Gather each line in the entries that includes the string "none".

+++ Dataset extract

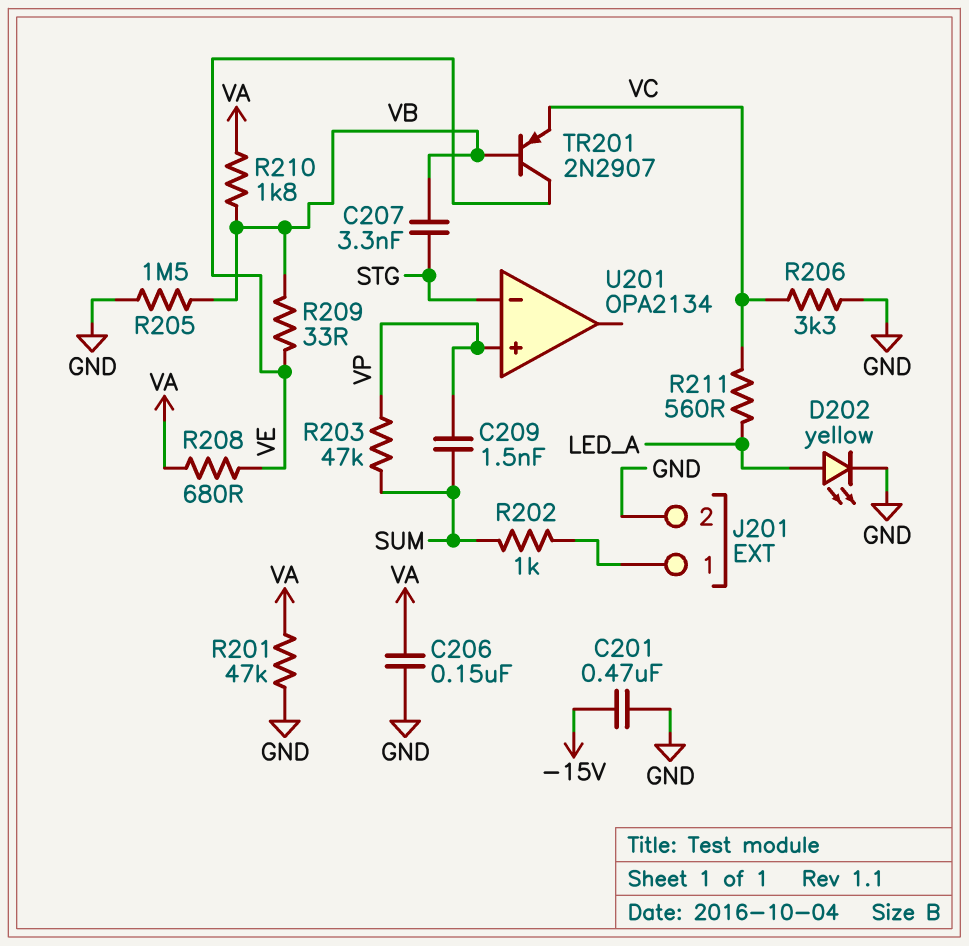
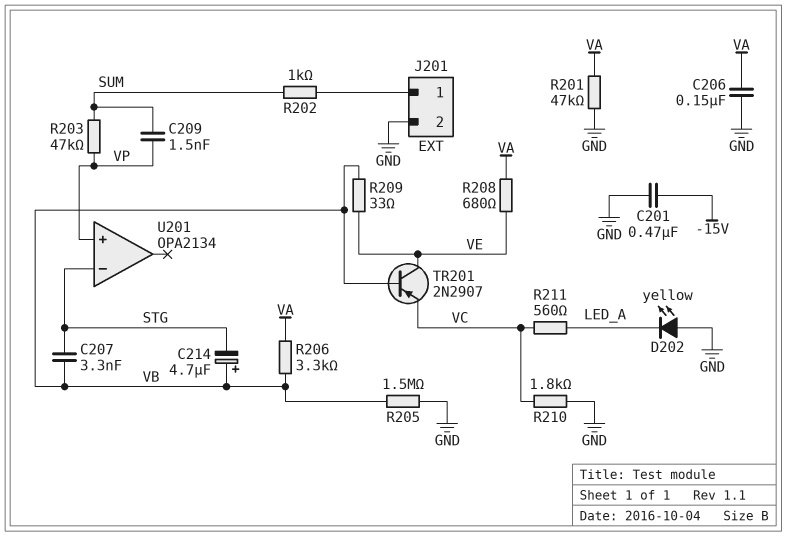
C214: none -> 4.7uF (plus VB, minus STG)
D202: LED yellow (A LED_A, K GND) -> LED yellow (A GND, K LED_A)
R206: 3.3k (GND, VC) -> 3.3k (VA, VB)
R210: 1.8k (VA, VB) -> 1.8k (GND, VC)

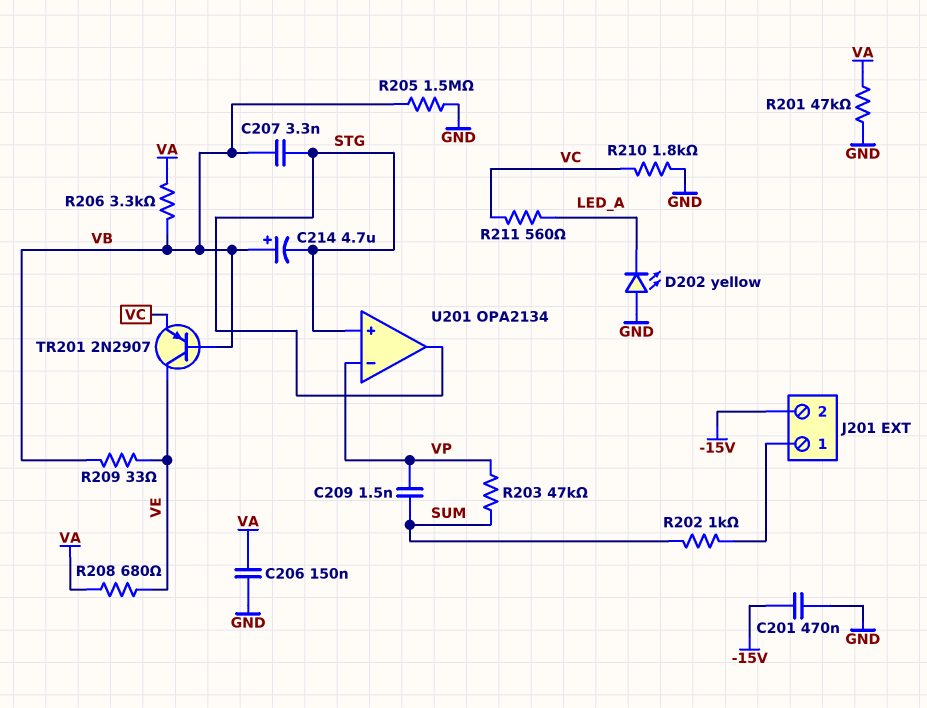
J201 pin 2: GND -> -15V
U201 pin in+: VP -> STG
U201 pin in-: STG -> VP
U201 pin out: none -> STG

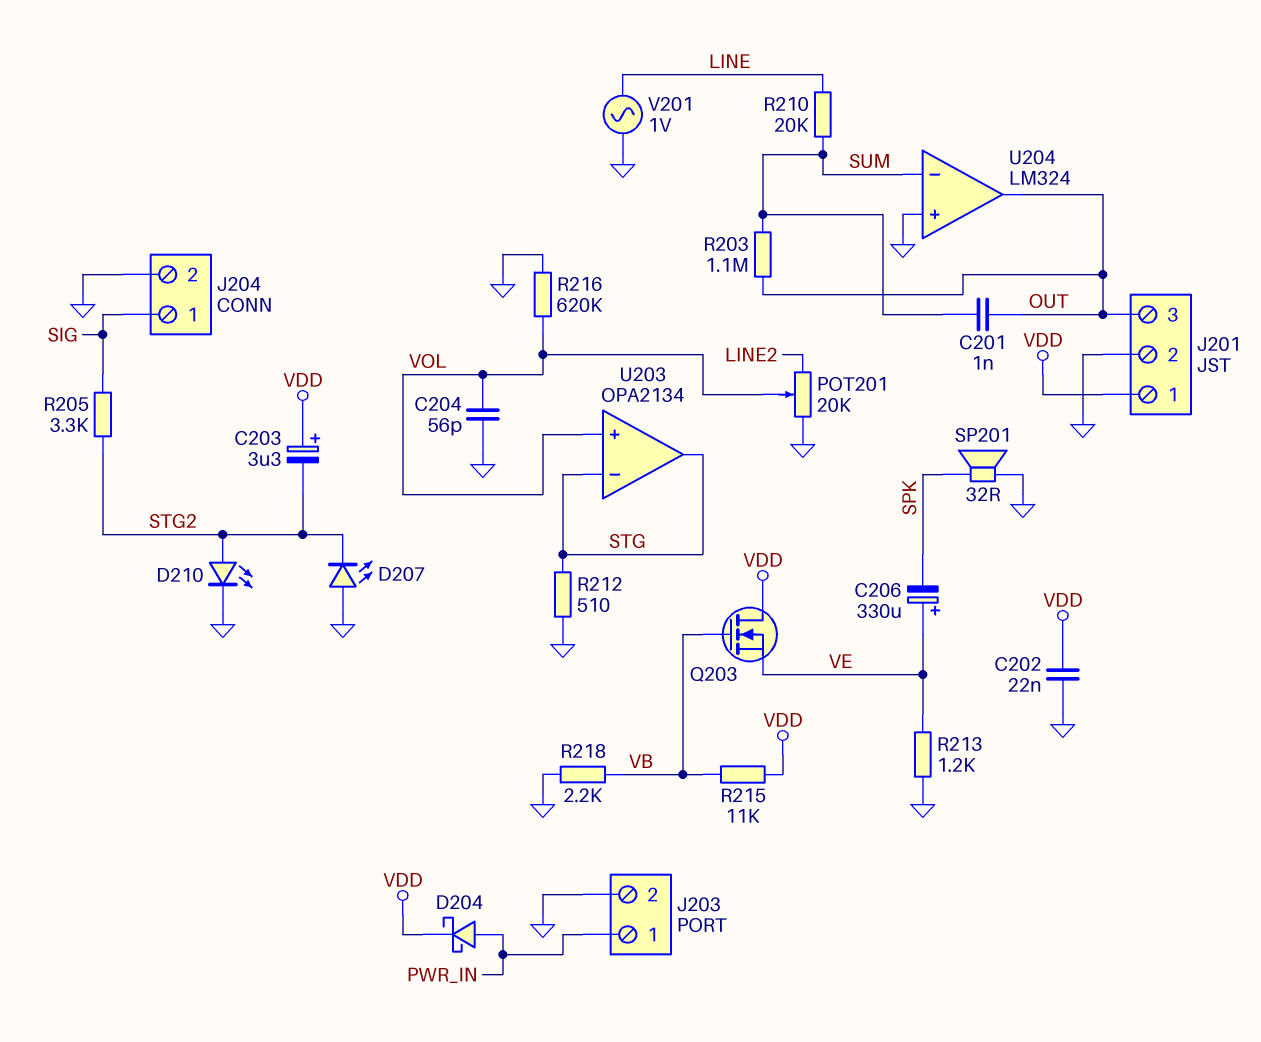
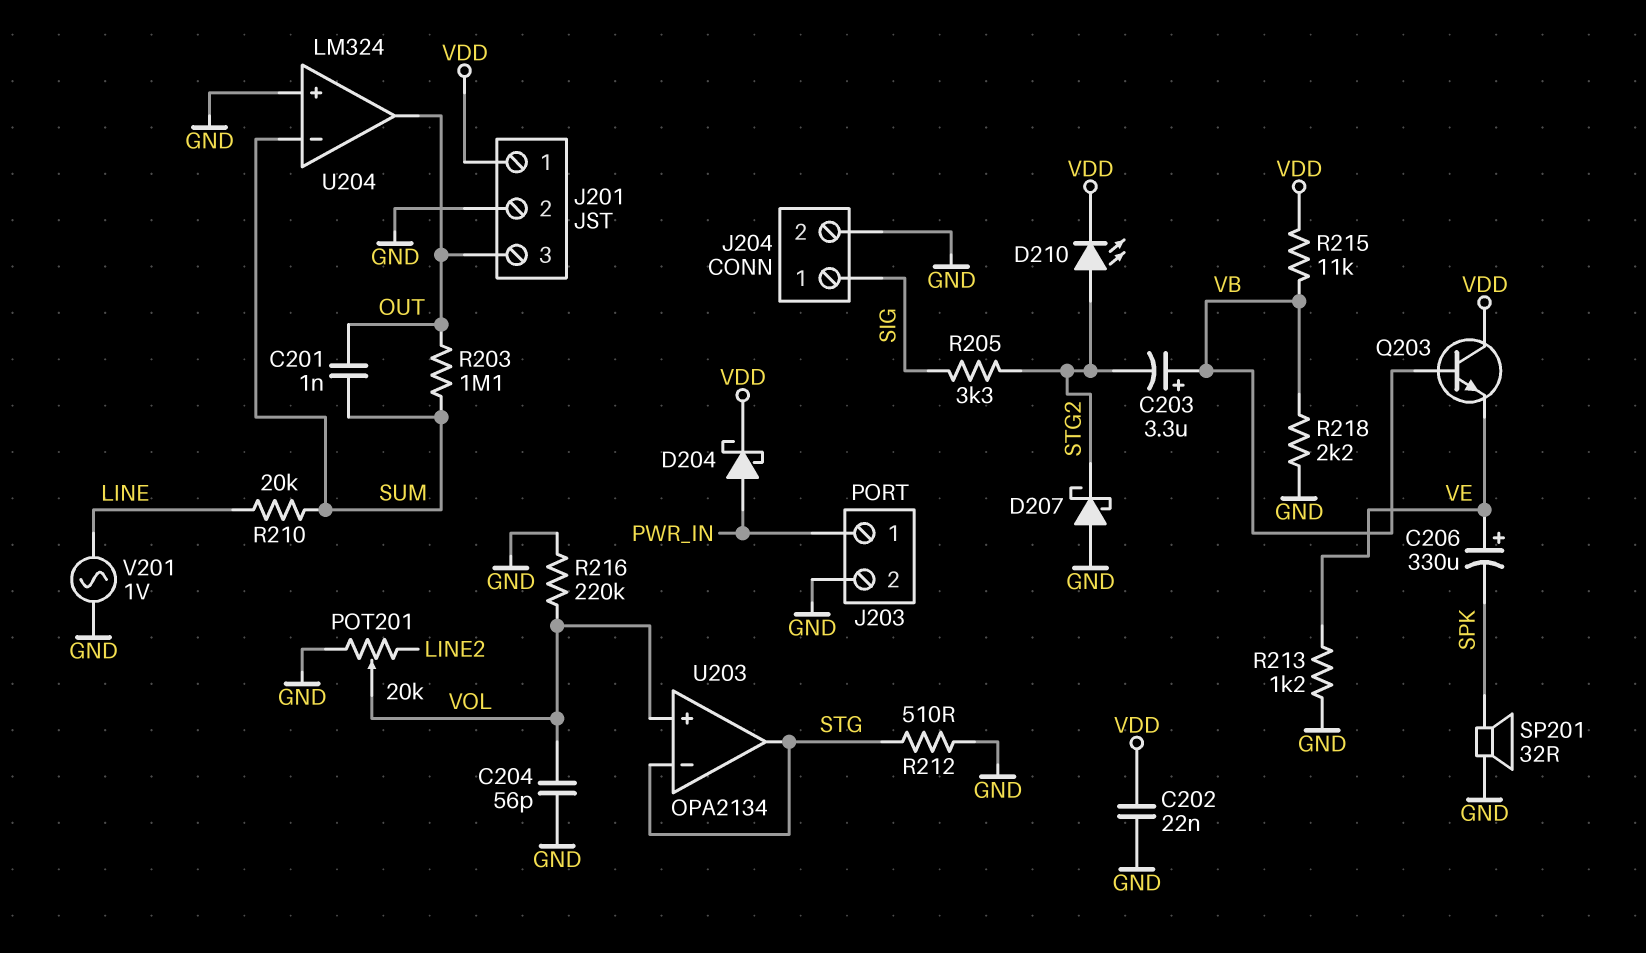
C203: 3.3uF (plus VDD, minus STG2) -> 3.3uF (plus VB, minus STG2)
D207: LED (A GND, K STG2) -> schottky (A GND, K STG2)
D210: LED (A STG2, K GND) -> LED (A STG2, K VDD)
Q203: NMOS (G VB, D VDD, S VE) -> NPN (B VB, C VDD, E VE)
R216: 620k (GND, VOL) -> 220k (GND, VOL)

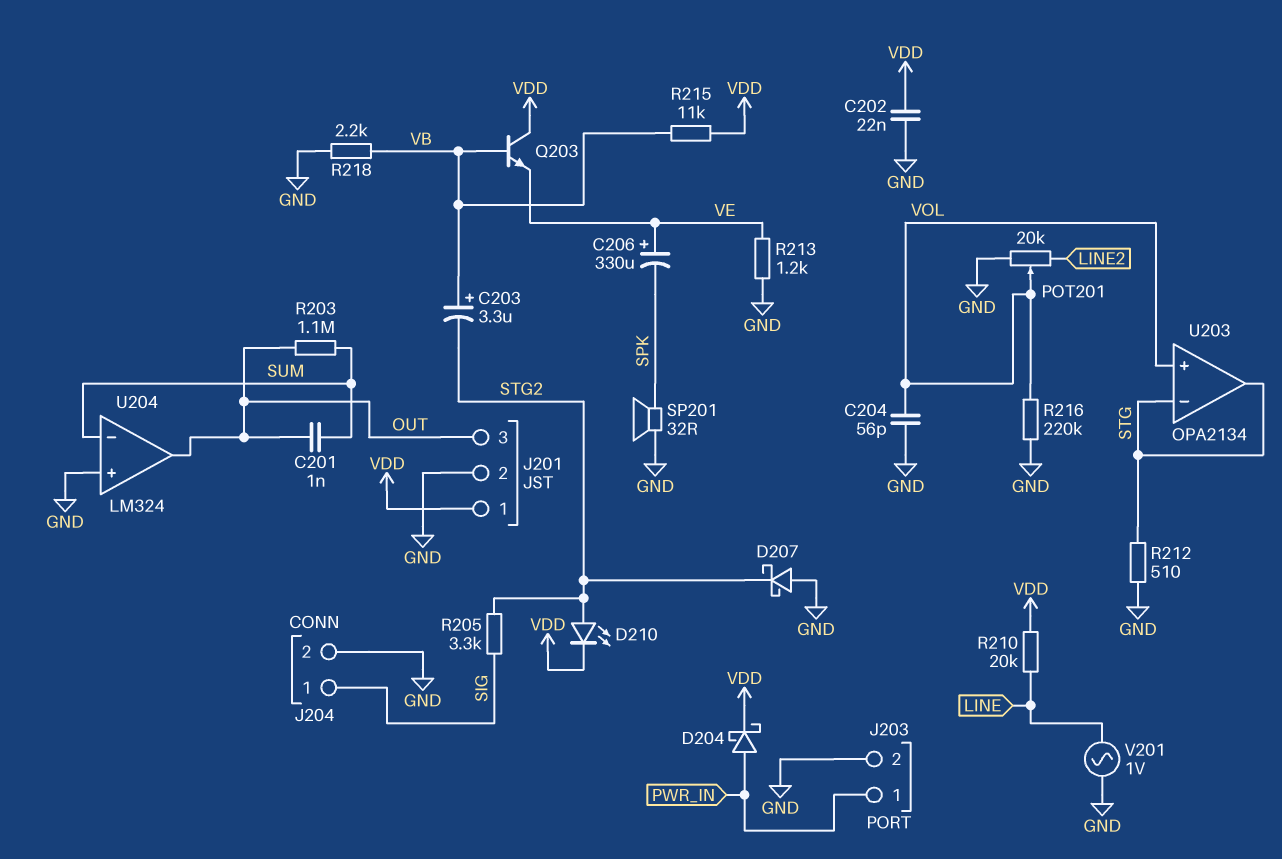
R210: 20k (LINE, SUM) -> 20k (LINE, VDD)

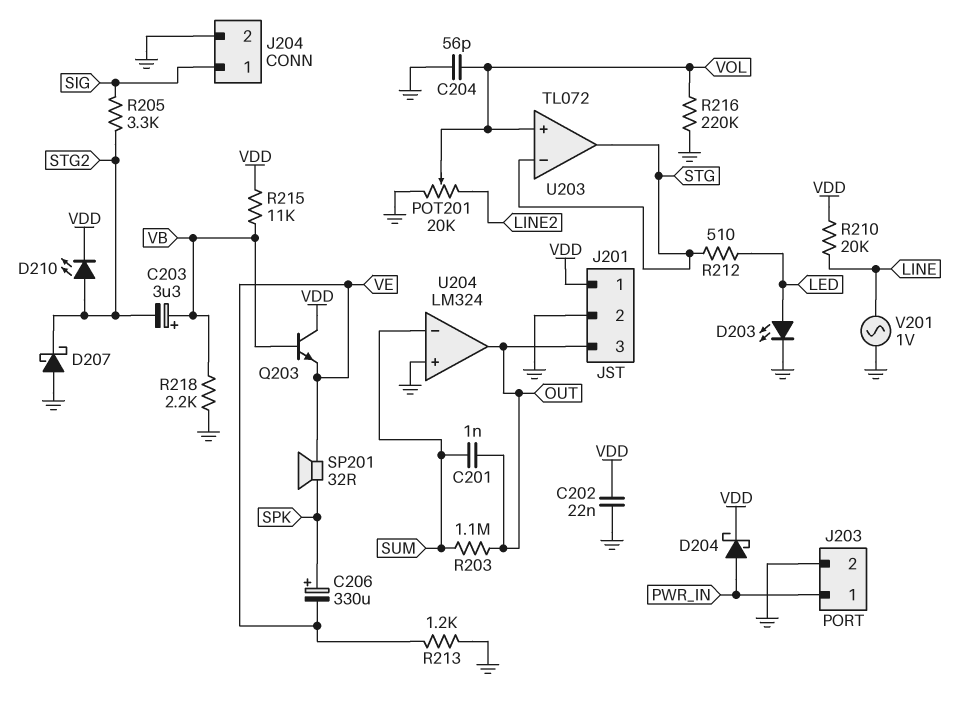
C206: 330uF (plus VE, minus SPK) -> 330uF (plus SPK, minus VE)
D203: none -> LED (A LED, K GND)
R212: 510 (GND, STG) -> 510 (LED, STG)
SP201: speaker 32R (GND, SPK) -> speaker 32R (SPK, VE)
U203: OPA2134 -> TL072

++++++

Solution to the problem -
C214: none -> 4.7uF (plus VB, minus STG)
U201 pin out: none -> STG
D203: none -> LED (A LED, K GND)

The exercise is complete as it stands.